* _Written task_
Somewhere below, one line contains "plant: (568, 135)" and a later line contains "shower: (613, 548) -> (542, 1038), moved". Output those two lines and everything between them exactly, and nothing else.

* _Provided records_
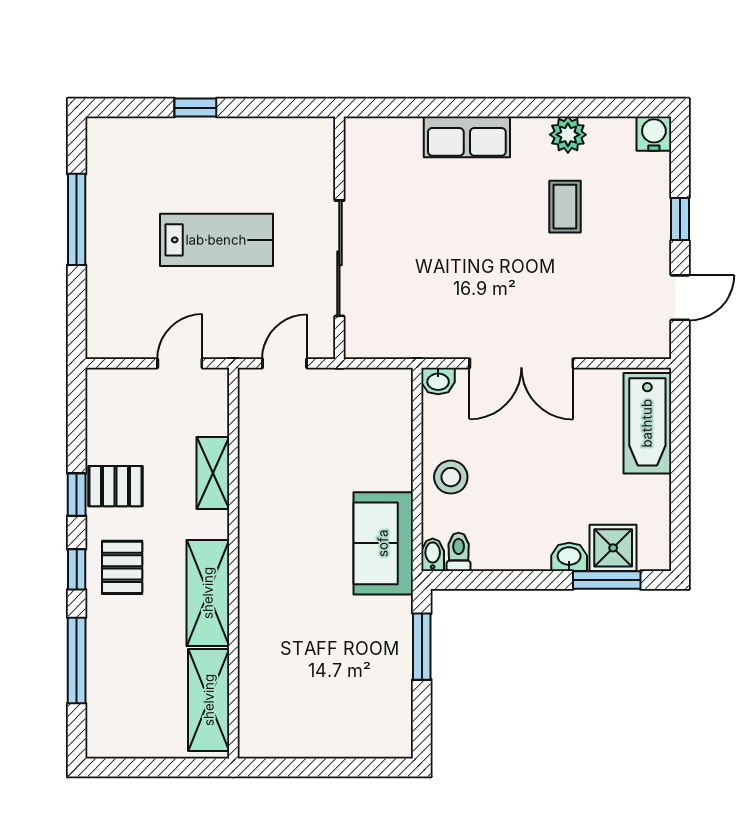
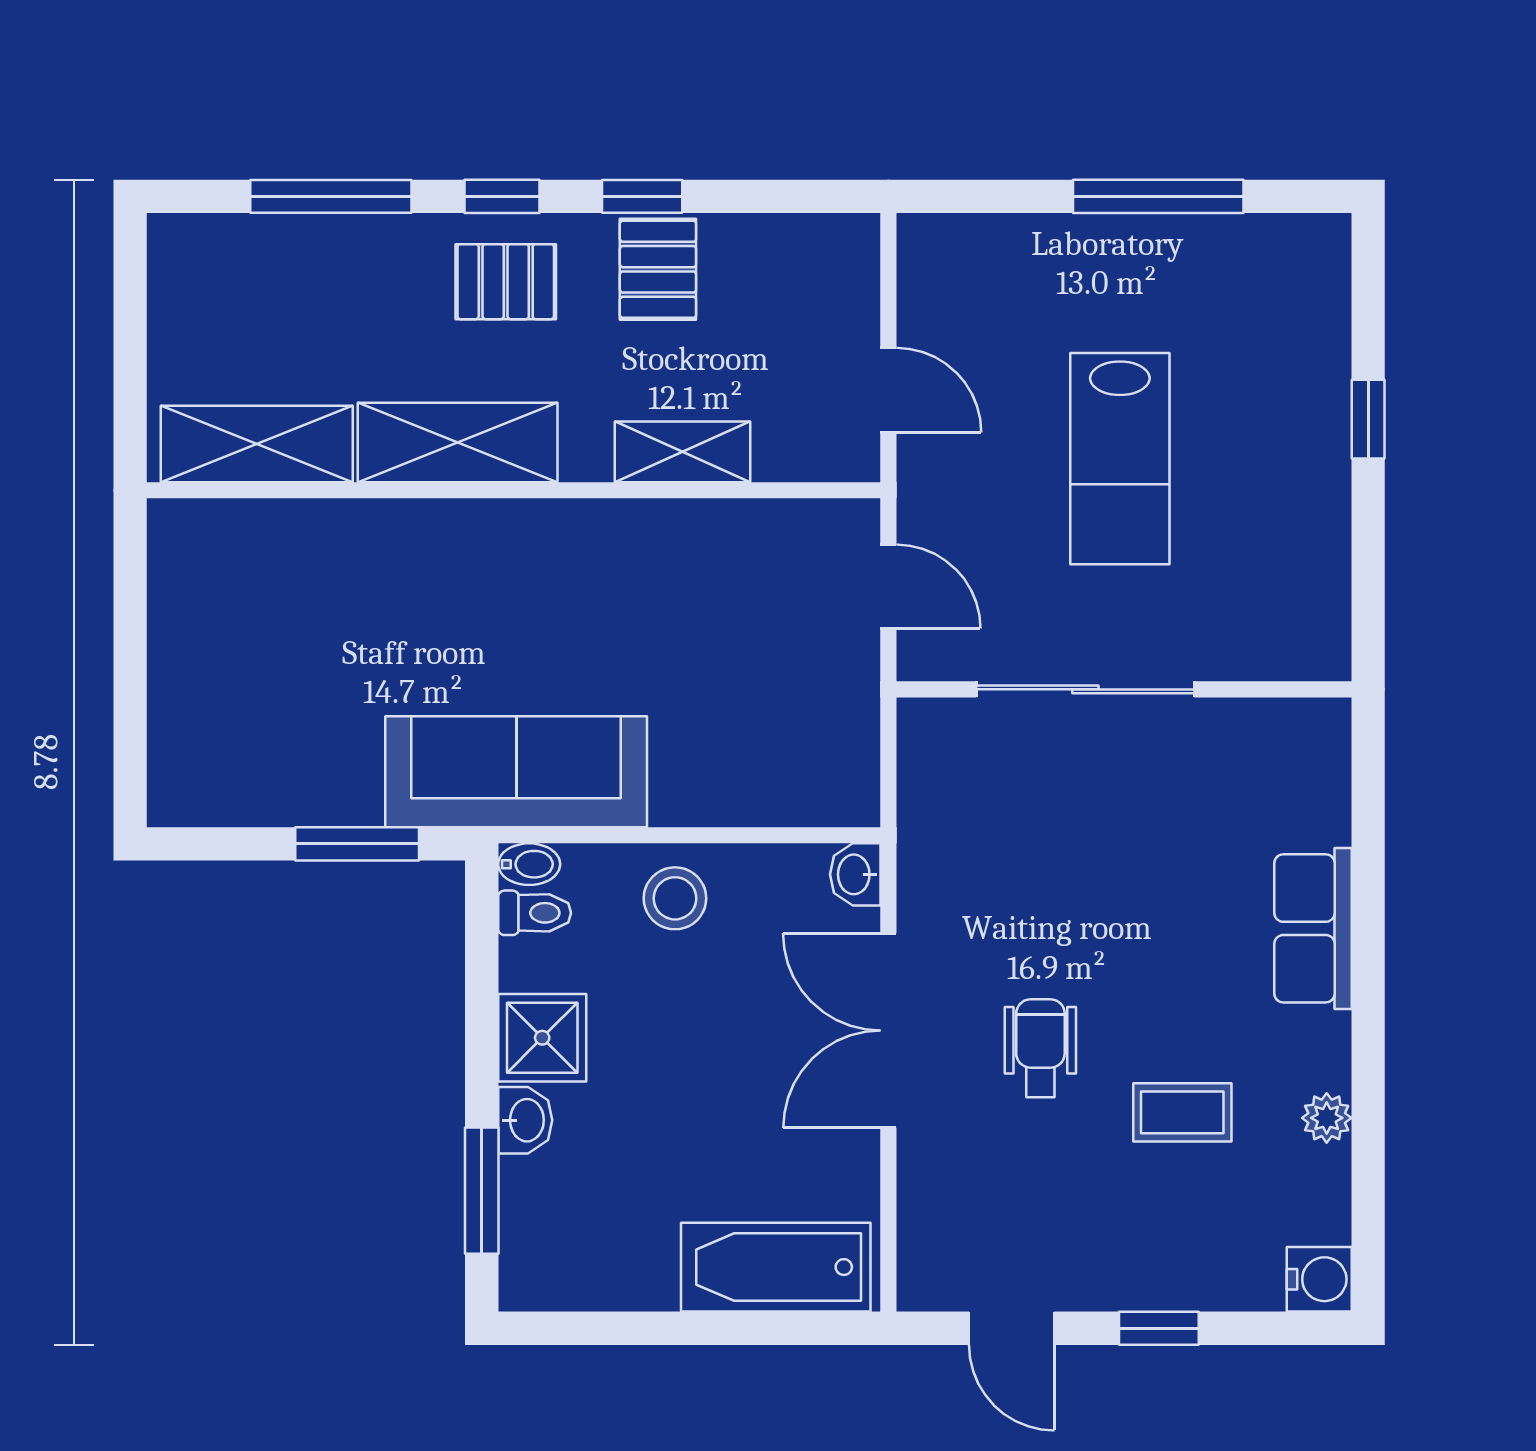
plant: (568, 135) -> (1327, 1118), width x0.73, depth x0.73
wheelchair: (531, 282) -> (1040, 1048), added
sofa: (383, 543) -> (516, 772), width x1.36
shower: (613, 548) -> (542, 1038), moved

==

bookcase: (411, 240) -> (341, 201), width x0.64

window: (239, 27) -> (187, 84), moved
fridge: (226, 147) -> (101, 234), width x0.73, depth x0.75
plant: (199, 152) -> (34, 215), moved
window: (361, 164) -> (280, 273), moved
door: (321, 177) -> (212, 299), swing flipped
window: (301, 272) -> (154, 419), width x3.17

==

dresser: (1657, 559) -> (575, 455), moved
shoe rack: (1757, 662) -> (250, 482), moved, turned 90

* _Output for this exercise_
plant: (568, 135) -> (1327, 1118), width x0.73, depth x0.73
wheelchair: (531, 282) -> (1040, 1048), added
sofa: (383, 543) -> (516, 772), width x1.36
shower: (613, 548) -> (542, 1038), moved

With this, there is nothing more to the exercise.